> [Instructions to follow] Could you copy the data that follows exactly as written, but drop the pictures?

> [Recorded information]
------------------------------------------------------------------------

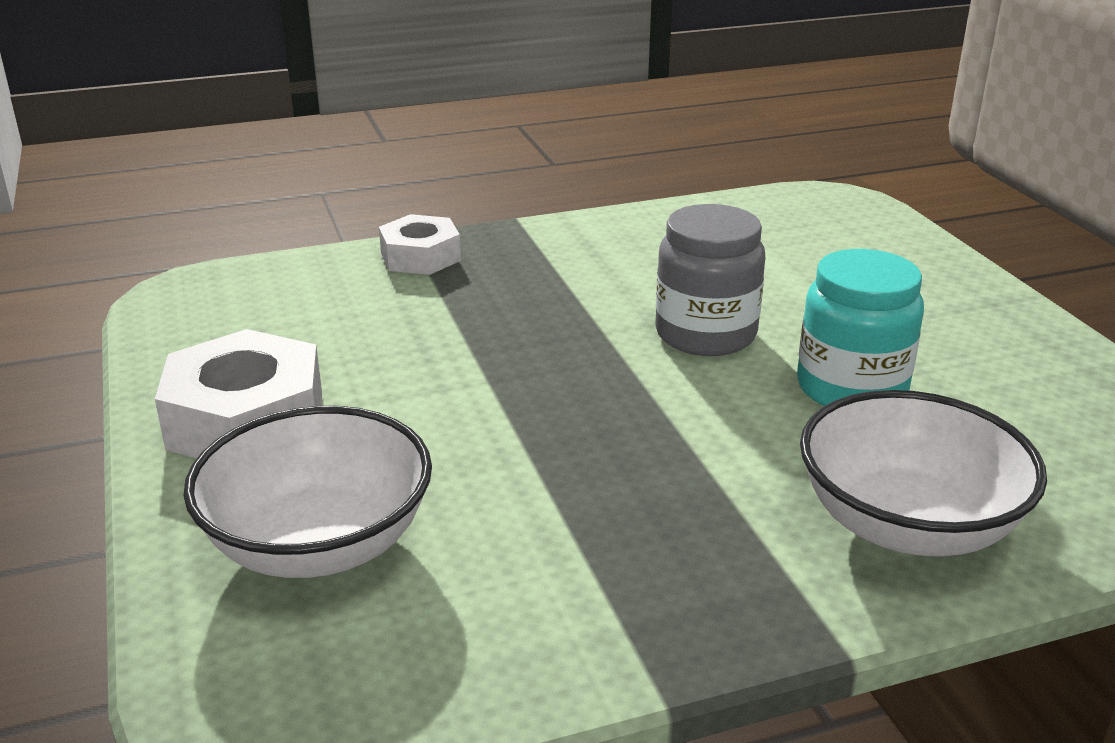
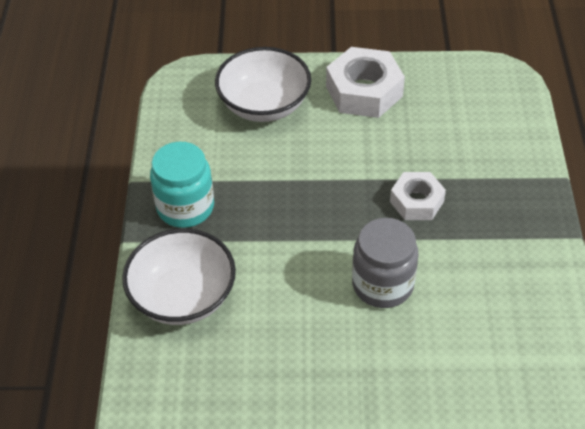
camera: 110 degrees right, 20 degrees up
(420, 257) = (525, 177): white nut -> white nut (416, 201)
(851, 388) = (299, 329): turquoise jar -> turquoise jar (185, 207)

------------------------------------------------------------------------

> [Answer section]
camera: 110 degrees right, 20 degrees up
(420, 257) = (525, 177): white nut -> white nut (416, 201)
(851, 388) = (299, 329): turquoise jar -> turquoise jar (185, 207)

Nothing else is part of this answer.